_Prompt_
Look for "blue" in each line of the records, and copy the lines that have it.

_Data provided_

____________________

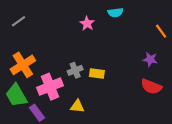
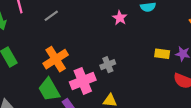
yellow rectangle: (97, 74) -> (162, 54), moved

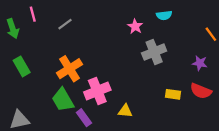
yellow rectangle: (162, 54) -> (173, 94), moved
gray cross: (108, 65) -> (154, 52), moved, size x1.5

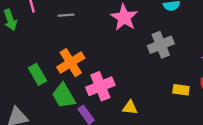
gray line: (65, 24) -> (66, 15), turned 32
pink star: (135, 26) -> (124, 18), moved, size x1.6
green rectangle: (22, 66) -> (38, 74), moved

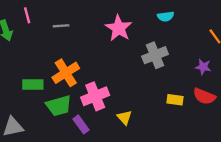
green rectangle: (38, 74) -> (33, 85), turned -60
green trapezoid: (64, 96) -> (59, 106), turned -76
yellow triangle: (130, 108) -> (124, 117), turned 42

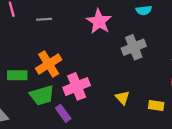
yellow rectangle: (175, 100) -> (156, 105), moved
yellow triangle: (124, 117) -> (123, 98), moved

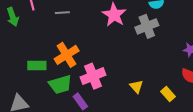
gray cross: (134, 47) -> (147, 26), moved
yellow rectangle: (156, 105) -> (168, 94), turned 40

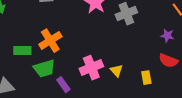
pink cross: (93, 76) -> (91, 68), moved
yellow rectangle: (168, 94) -> (146, 78), turned 32

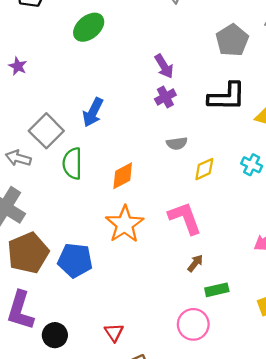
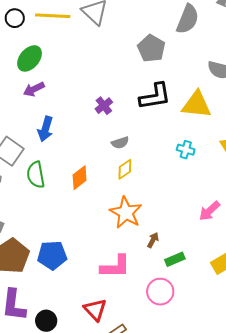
purple arrow: (164, 66) -> (34, 89), moved, turned 105
yellow diamond: (204, 169) -> (125, 169), moved
pink L-shape: (185, 218) -> (115, 267), moved, turned 120
orange star: (125, 224) -> (126, 213), moved
red triangle: (114, 332) -> (95, 310), size x1.4

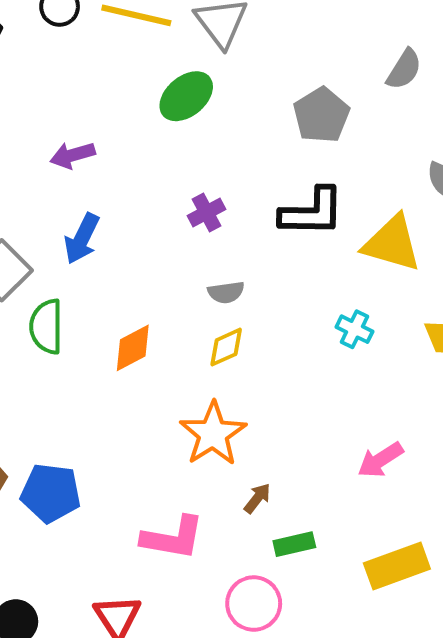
gray semicircle: (188, 19) -> (404, 69), size x0.7
green ellipse: (30, 58) -> (186, 96), moved

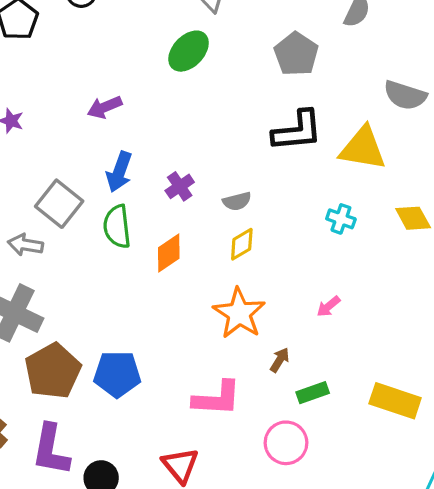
purple cross: (206, 213) -> (180, 186), moved
green semicircle: (46, 327) -> (117, 227), moved
pink arrow: (380, 460) -> (328, 306), moved, size x0.7
yellow rectangle: (397, 566) -> (395, 401), turned 45

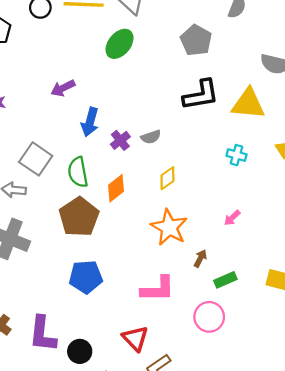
blue arrow: (119, 172) -> (90, 122), moved
gray semicircle: (237, 201) -> (151, 137), moved
brown pentagon: (53, 371) -> (79, 217), moved

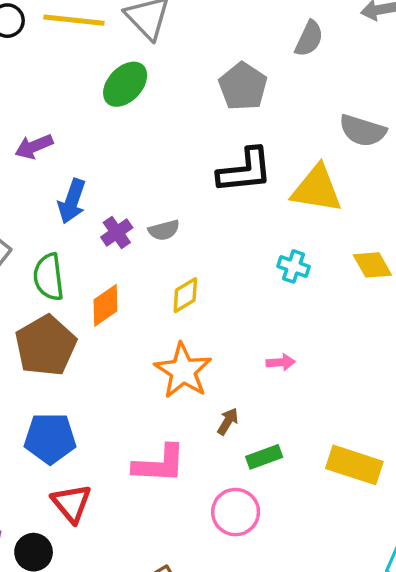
pink arrow: (232, 218) -> (281, 362), turned -144
red triangle: (135, 338) -> (71, 503), moved

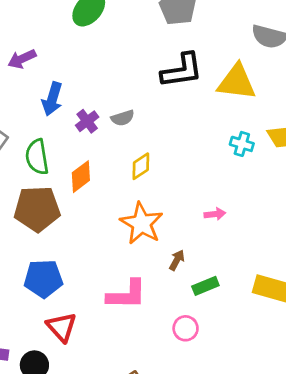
cyan cross: (294, 266) -> (242, 144), moved
brown pentagon: (46, 346) -> (37, 209), turned 30
pink circle: (236, 512) -> (186, 328), size x0.7

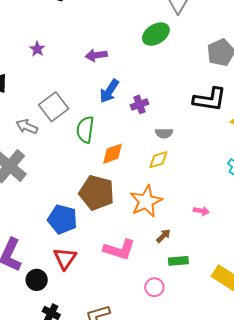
gray semicircle: (123, 118) -> (164, 133), moved
purple cross: (87, 121) -> (140, 104), moved
brown pentagon: (37, 209) -> (97, 193), moved

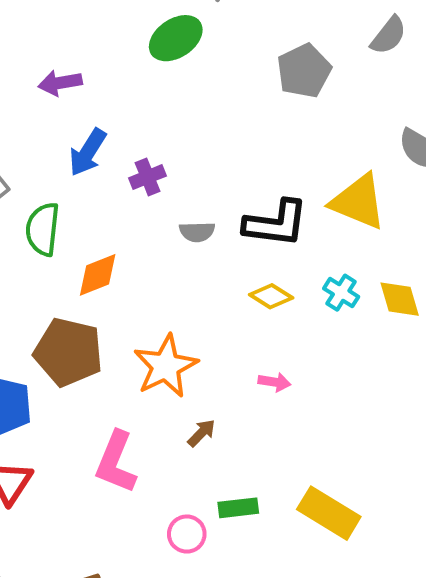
black L-shape: (210, 99) -> (276, 223), moved
yellow diamond: (158, 160) -> (271, 296), moved, turned 50
pink L-shape: (119, 250) -> (116, 462), turned 96
green rectangle: (178, 261) -> (238, 508), moved

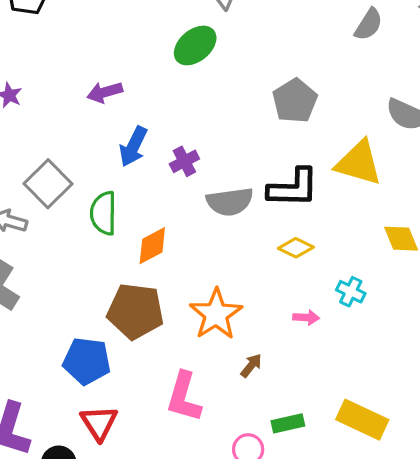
gray pentagon: (304, 71) -> (295, 101), moved
gray semicircle: (197, 232) -> (230, 202), size x1.6
cyan cross: (341, 293) -> (351, 292), moved

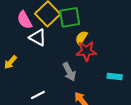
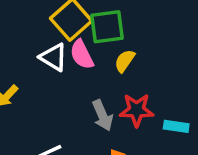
pink semicircle: (25, 20) -> (82, 54), moved
red star: (86, 51) -> (137, 110), moved

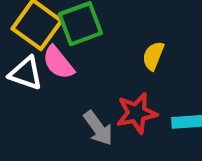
yellow semicircle: (125, 61) -> (153, 56), moved

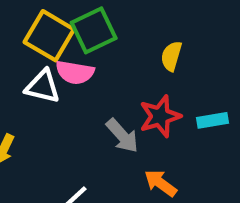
pink semicircle: (58, 63) -> (75, 72), turned -36

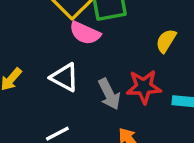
white triangle: (43, 86) -> (65, 77), moved

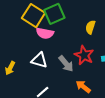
red star: (144, 87) -> (84, 55), turned -30

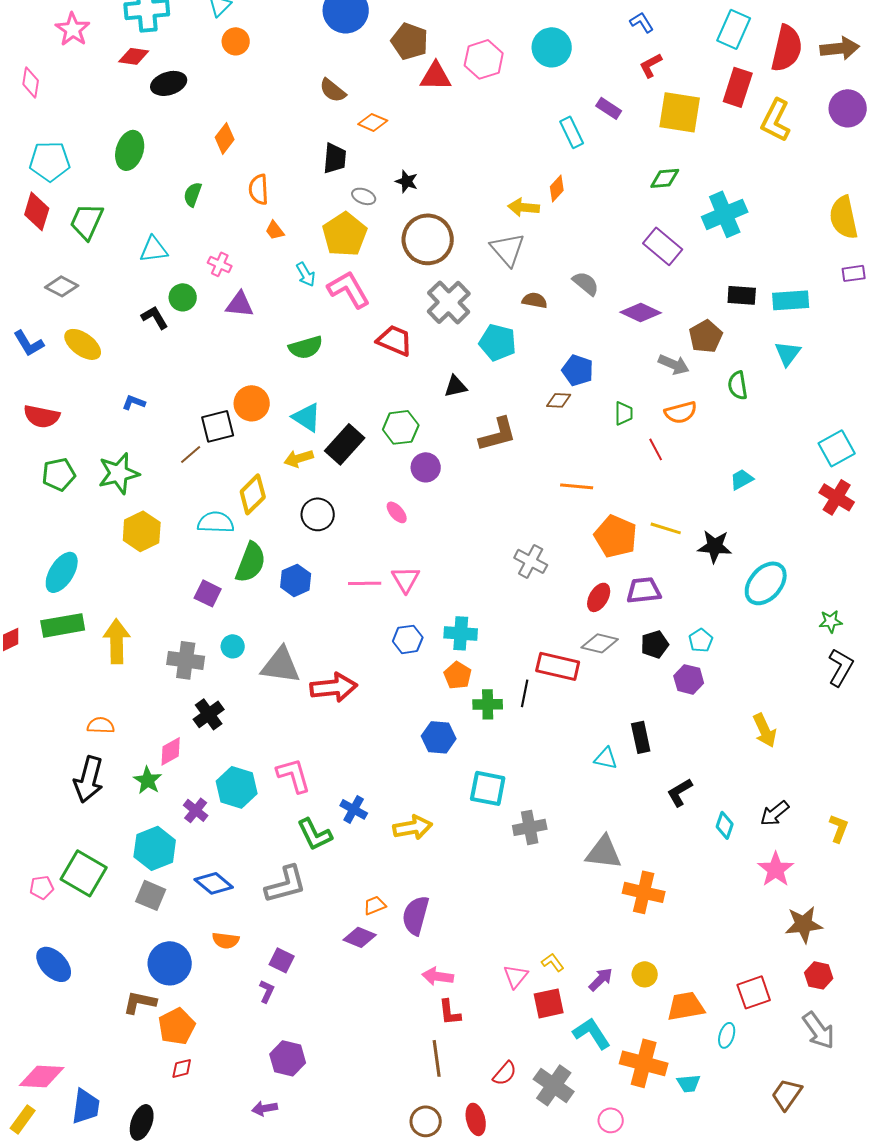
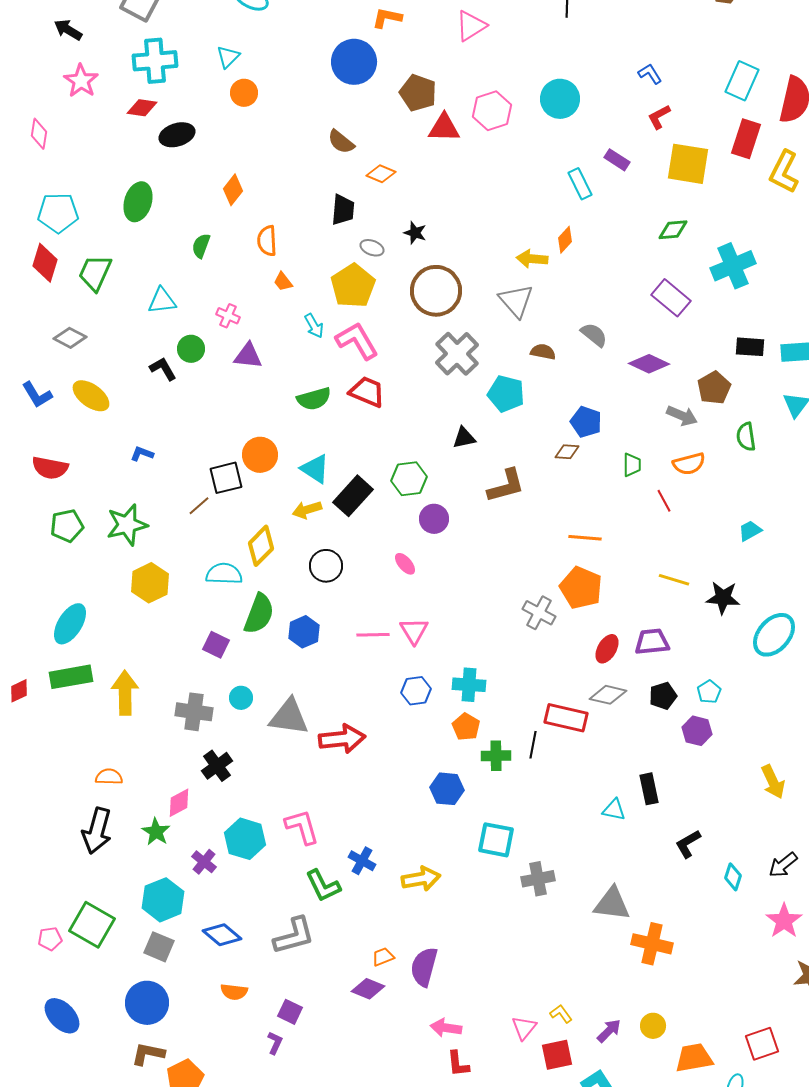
red trapezoid: (395, 340) -> (367, 392), moved
orange pentagon: (616, 536) -> (581, 588), moved
blue circle: (170, 963) -> (147, 1003), moved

____________________

_Answer to this task_
blue arrow: (119, 172) -> (90, 122), moved
blue circle: (170, 963) -> (147, 1003), moved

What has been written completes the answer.